▶ Assigned task
Restate all of the entries exactly, dropping any pictures they hold.

◇ ◇ ◇ ◇

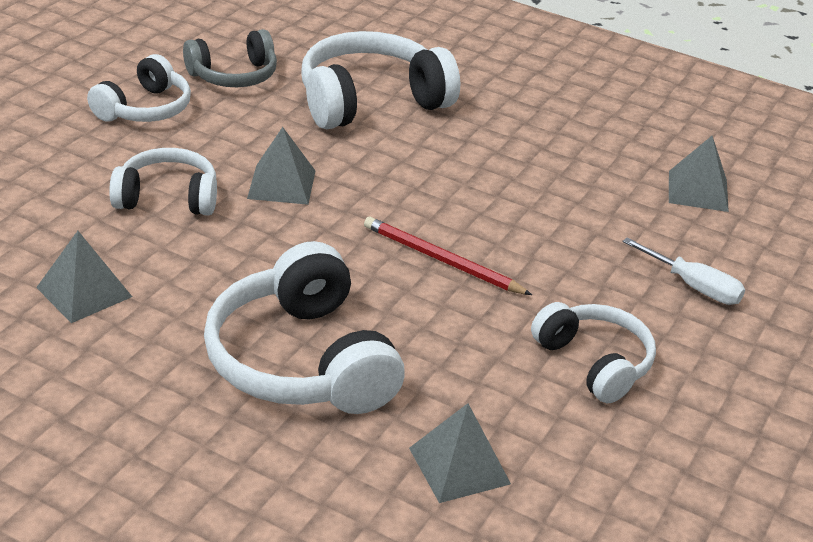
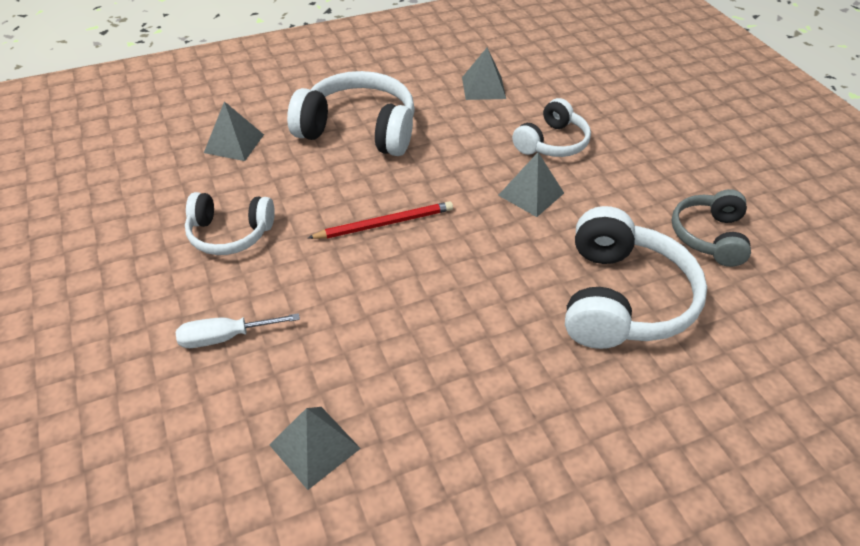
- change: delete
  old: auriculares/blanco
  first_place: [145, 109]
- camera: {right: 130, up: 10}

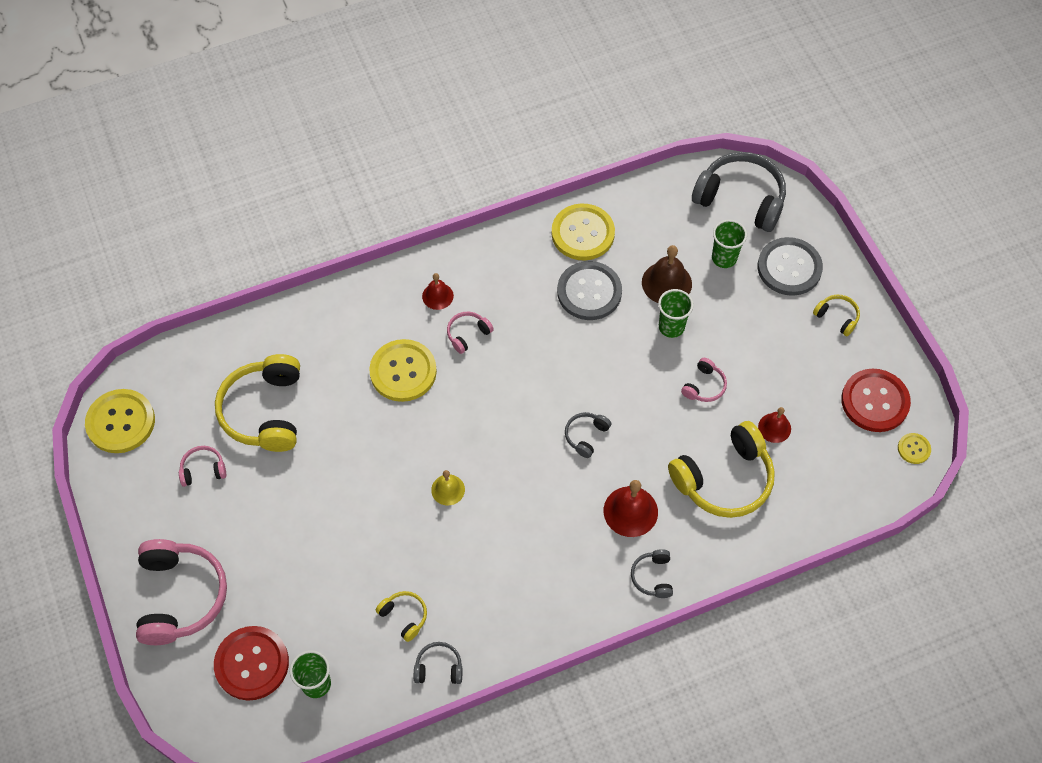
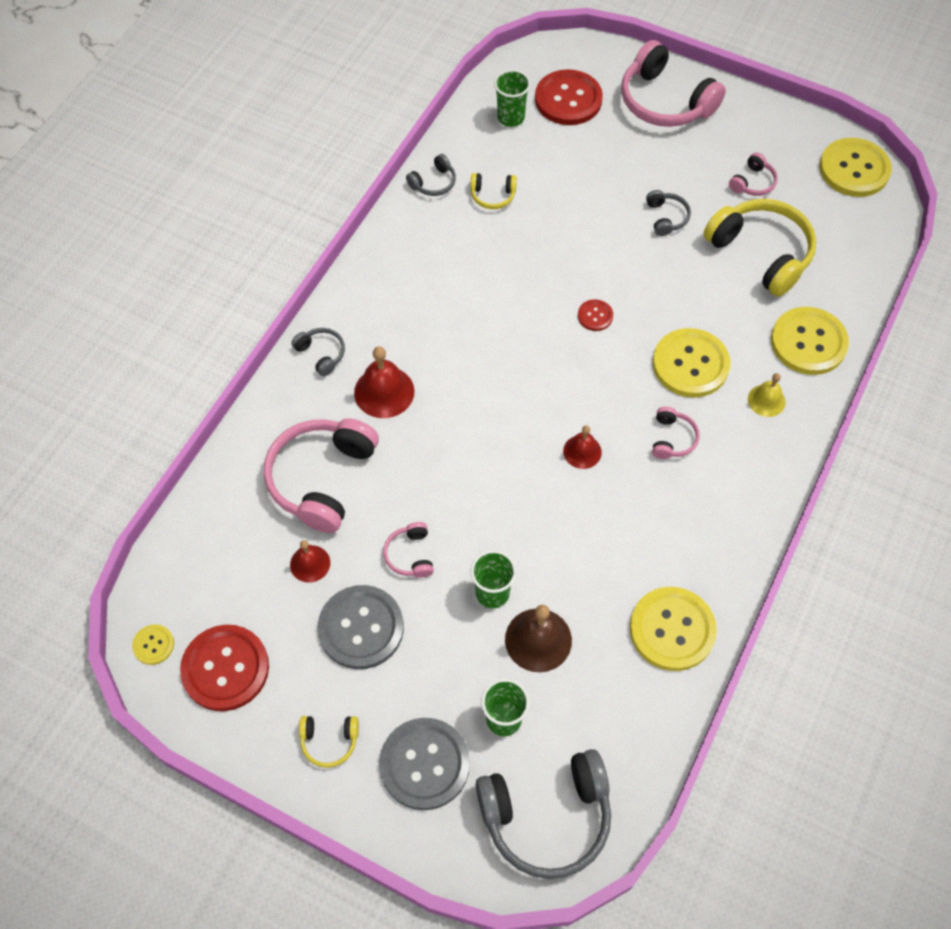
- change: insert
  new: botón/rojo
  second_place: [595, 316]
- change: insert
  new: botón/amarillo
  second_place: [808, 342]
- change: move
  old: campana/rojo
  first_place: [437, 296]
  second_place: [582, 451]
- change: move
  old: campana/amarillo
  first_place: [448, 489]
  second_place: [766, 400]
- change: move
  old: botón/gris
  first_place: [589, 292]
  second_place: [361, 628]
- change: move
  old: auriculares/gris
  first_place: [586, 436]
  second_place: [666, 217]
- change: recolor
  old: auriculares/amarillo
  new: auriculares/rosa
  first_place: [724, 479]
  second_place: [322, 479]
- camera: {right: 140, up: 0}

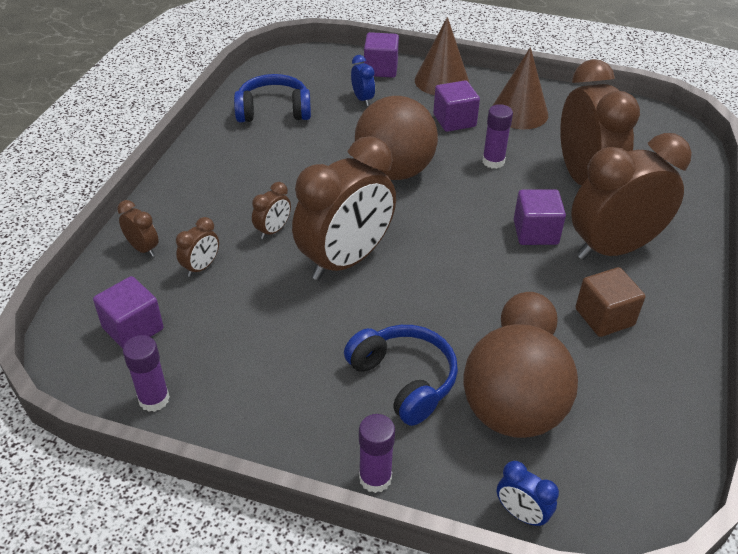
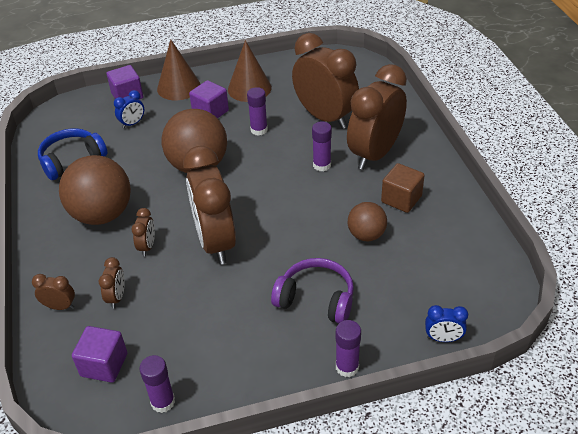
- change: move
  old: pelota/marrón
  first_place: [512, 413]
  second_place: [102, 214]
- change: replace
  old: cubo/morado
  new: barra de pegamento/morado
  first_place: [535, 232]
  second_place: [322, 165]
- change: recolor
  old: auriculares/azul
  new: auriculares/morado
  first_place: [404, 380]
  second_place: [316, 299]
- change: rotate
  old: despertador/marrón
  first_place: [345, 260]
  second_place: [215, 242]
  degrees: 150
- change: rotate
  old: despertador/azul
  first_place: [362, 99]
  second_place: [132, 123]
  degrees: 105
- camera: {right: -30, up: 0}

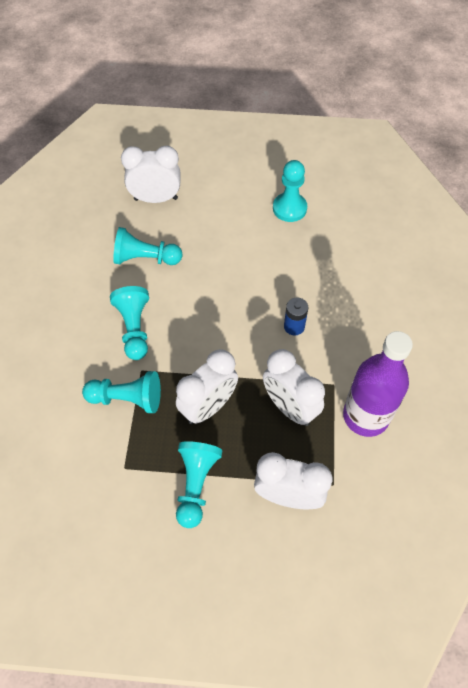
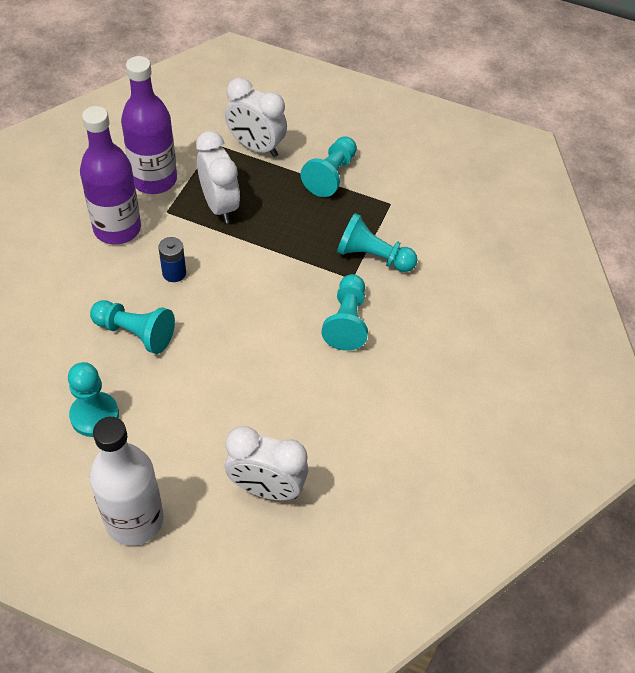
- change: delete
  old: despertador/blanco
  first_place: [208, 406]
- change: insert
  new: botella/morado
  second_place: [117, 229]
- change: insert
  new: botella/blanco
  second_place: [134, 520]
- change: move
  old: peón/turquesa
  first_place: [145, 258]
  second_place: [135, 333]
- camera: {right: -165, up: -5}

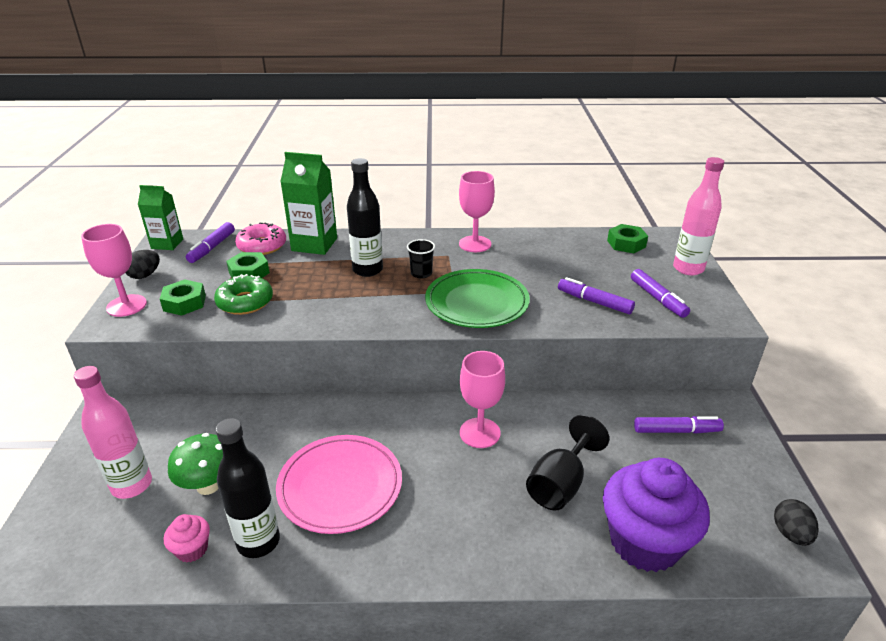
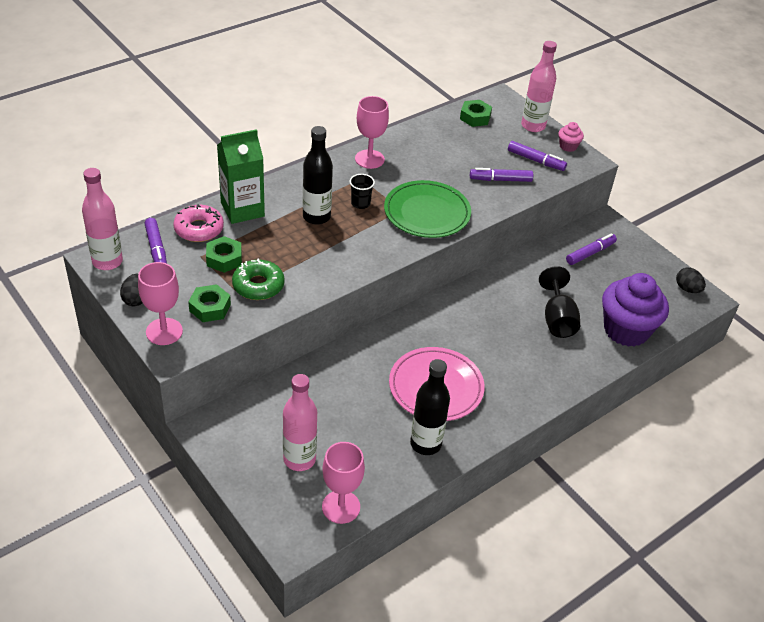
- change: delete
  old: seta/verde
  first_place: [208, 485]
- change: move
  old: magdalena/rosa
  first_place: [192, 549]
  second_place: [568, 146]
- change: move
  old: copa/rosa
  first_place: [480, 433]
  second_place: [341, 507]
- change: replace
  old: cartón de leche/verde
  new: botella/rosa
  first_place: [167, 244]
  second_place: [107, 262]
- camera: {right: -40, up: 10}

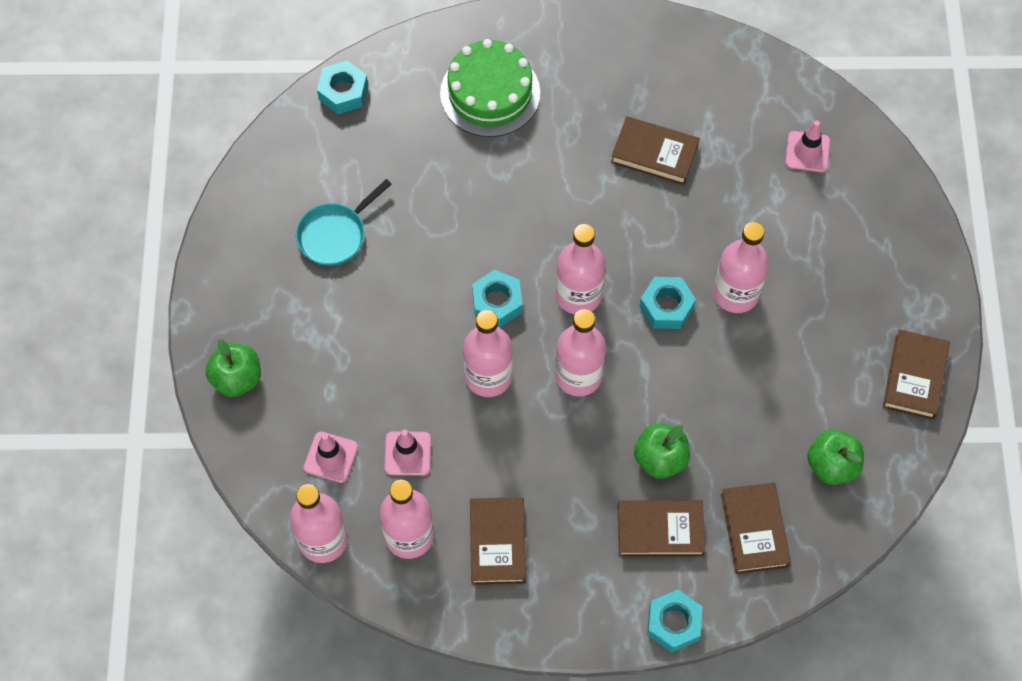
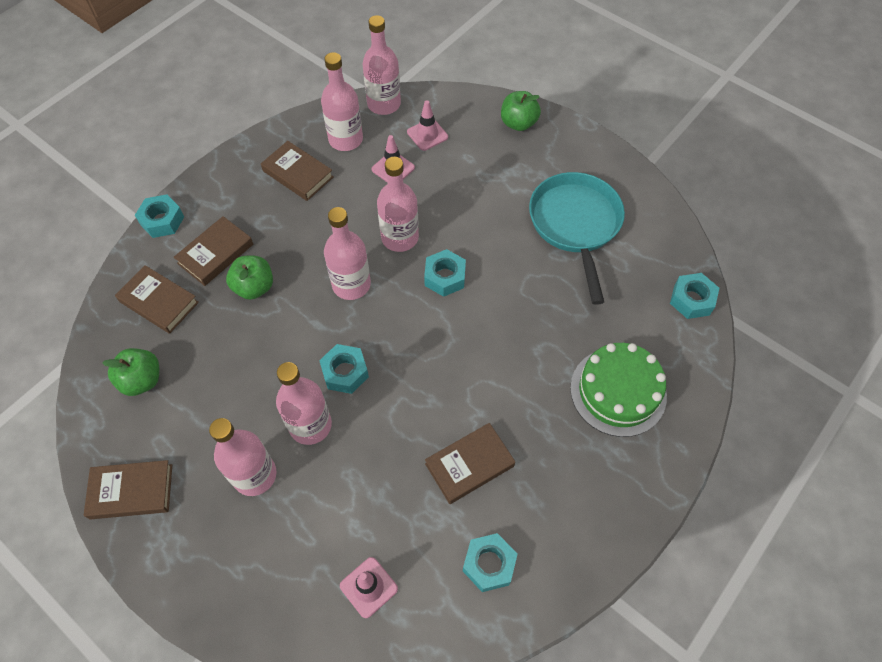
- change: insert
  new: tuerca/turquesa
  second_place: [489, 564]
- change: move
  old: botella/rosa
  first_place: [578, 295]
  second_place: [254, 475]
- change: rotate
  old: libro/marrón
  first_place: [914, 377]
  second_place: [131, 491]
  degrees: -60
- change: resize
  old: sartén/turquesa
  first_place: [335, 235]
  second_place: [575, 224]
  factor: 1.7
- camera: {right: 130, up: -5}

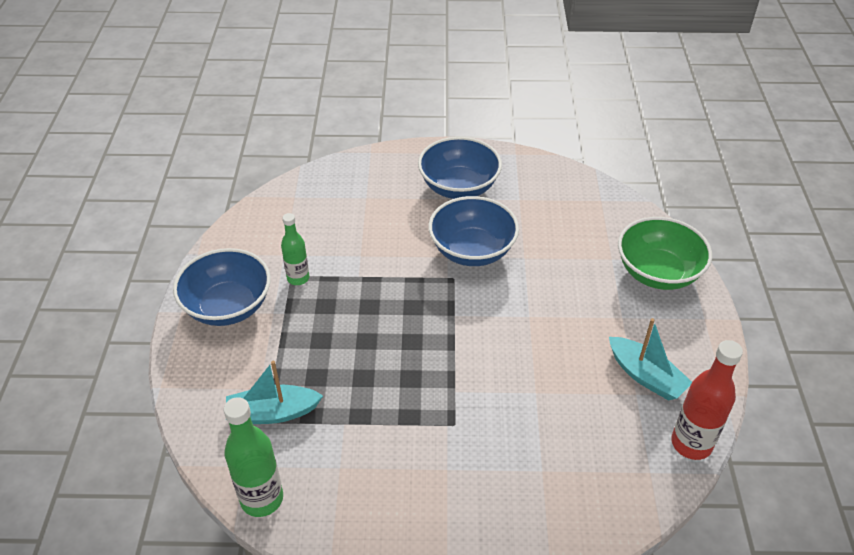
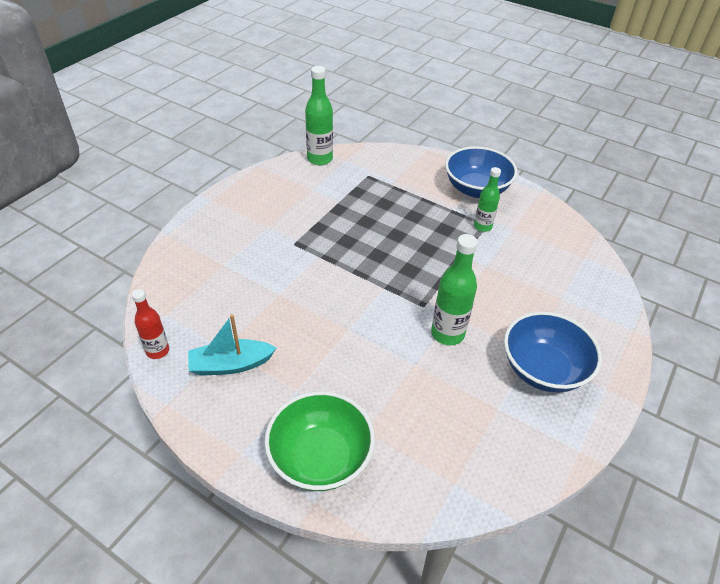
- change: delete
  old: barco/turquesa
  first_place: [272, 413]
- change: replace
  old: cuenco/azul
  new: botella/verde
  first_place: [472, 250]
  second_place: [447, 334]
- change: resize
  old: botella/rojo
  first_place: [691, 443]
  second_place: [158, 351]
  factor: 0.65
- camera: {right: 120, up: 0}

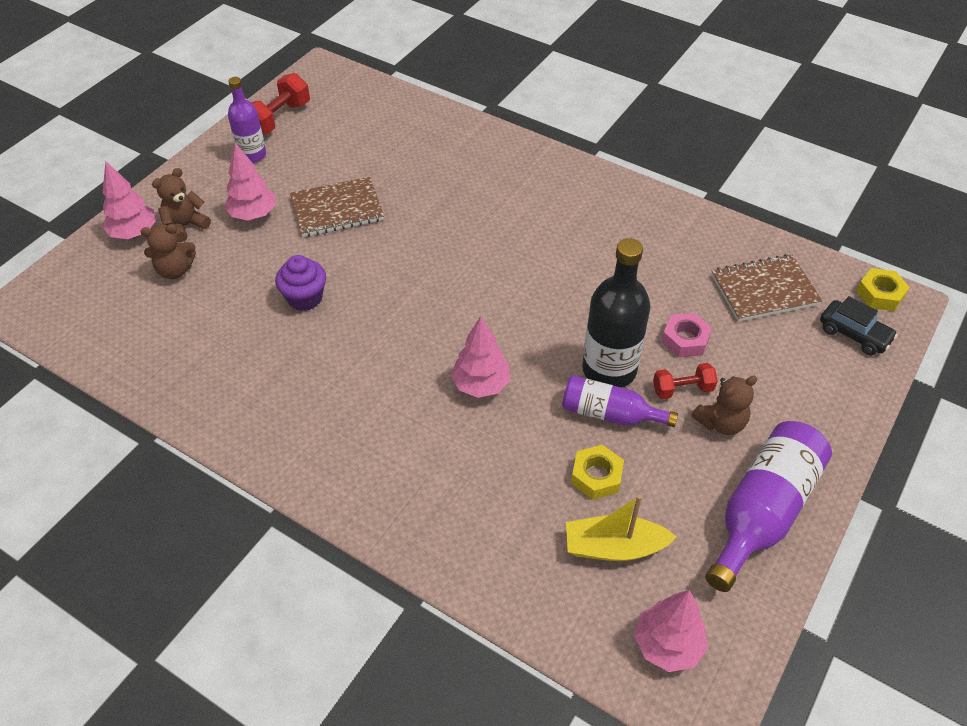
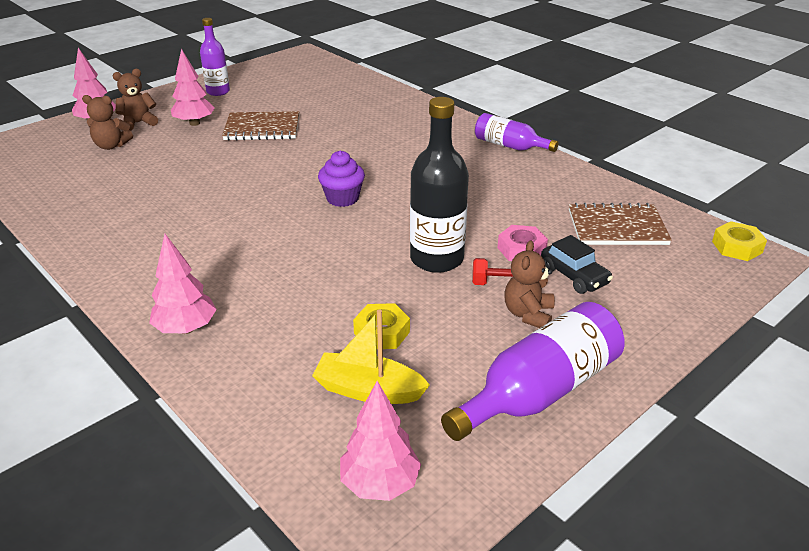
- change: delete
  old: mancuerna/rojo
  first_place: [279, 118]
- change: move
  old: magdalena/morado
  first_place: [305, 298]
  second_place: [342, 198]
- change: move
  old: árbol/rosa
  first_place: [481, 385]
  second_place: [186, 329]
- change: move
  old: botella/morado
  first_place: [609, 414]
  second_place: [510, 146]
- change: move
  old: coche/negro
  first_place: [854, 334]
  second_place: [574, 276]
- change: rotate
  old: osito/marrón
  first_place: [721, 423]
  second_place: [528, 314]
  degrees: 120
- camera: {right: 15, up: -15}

◇ ◇ ◇ ◇

▶ Response area
- change: delete
  old: auriculares/blanco
  first_place: [145, 109]
- camera: {right: 130, up: 10}

- change: insert
  new: botón/rojo
  second_place: [595, 316]
- change: insert
  new: botón/amarillo
  second_place: [808, 342]
- change: move
  old: campana/rojo
  first_place: [437, 296]
  second_place: [582, 451]
- change: move
  old: campana/amarillo
  first_place: [448, 489]
  second_place: [766, 400]
- change: move
  old: botón/gris
  first_place: [589, 292]
  second_place: [361, 628]
- change: move
  old: auriculares/gris
  first_place: [586, 436]
  second_place: [666, 217]
- change: recolor
  old: auriculares/amarillo
  new: auriculares/rosa
  first_place: [724, 479]
  second_place: [322, 479]
- camera: {right: 140, up: 0}

- change: move
  old: pelota/marrón
  first_place: [512, 413]
  second_place: [102, 214]
- change: replace
  old: cubo/morado
  new: barra de pegamento/morado
  first_place: [535, 232]
  second_place: [322, 165]
- change: recolor
  old: auriculares/azul
  new: auriculares/morado
  first_place: [404, 380]
  second_place: [316, 299]
- change: rotate
  old: despertador/marrón
  first_place: [345, 260]
  second_place: [215, 242]
  degrees: 150
- change: rotate
  old: despertador/azul
  first_place: [362, 99]
  second_place: [132, 123]
  degrees: 105
- camera: {right: -30, up: 0}

- change: delete
  old: despertador/blanco
  first_place: [208, 406]
- change: insert
  new: botella/morado
  second_place: [117, 229]
- change: insert
  new: botella/blanco
  second_place: [134, 520]
- change: move
  old: peón/turquesa
  first_place: [145, 258]
  second_place: [135, 333]
- camera: {right: -165, up: -5}

- change: delete
  old: seta/verde
  first_place: [208, 485]
- change: move
  old: magdalena/rosa
  first_place: [192, 549]
  second_place: [568, 146]
- change: move
  old: copa/rosa
  first_place: [480, 433]
  second_place: [341, 507]
- change: replace
  old: cartón de leche/verde
  new: botella/rosa
  first_place: [167, 244]
  second_place: [107, 262]
- camera: {right: -40, up: 10}

- change: insert
  new: tuerca/turquesa
  second_place: [489, 564]
- change: move
  old: botella/rosa
  first_place: [578, 295]
  second_place: [254, 475]
- change: rotate
  old: libro/marrón
  first_place: [914, 377]
  second_place: [131, 491]
  degrees: -60
- change: resize
  old: sartén/turquesa
  first_place: [335, 235]
  second_place: [575, 224]
  factor: 1.7
- camera: {right: 130, up: -5}

- change: delete
  old: barco/turquesa
  first_place: [272, 413]
- change: replace
  old: cuenco/azul
  new: botella/verde
  first_place: [472, 250]
  second_place: [447, 334]
- change: resize
  old: botella/rojo
  first_place: [691, 443]
  second_place: [158, 351]
  factor: 0.65
- camera: {right: 120, up: 0}

- change: delete
  old: mancuerna/rojo
  first_place: [279, 118]
- change: move
  old: magdalena/morado
  first_place: [305, 298]
  second_place: [342, 198]
- change: move
  old: árbol/rosa
  first_place: [481, 385]
  second_place: [186, 329]
- change: move
  old: botella/morado
  first_place: [609, 414]
  second_place: [510, 146]
- change: move
  old: coche/negro
  first_place: [854, 334]
  second_place: [574, 276]
- change: rotate
  old: osito/marrón
  first_place: [721, 423]
  second_place: [528, 314]
  degrees: 120
- camera: {right: 15, up: -15}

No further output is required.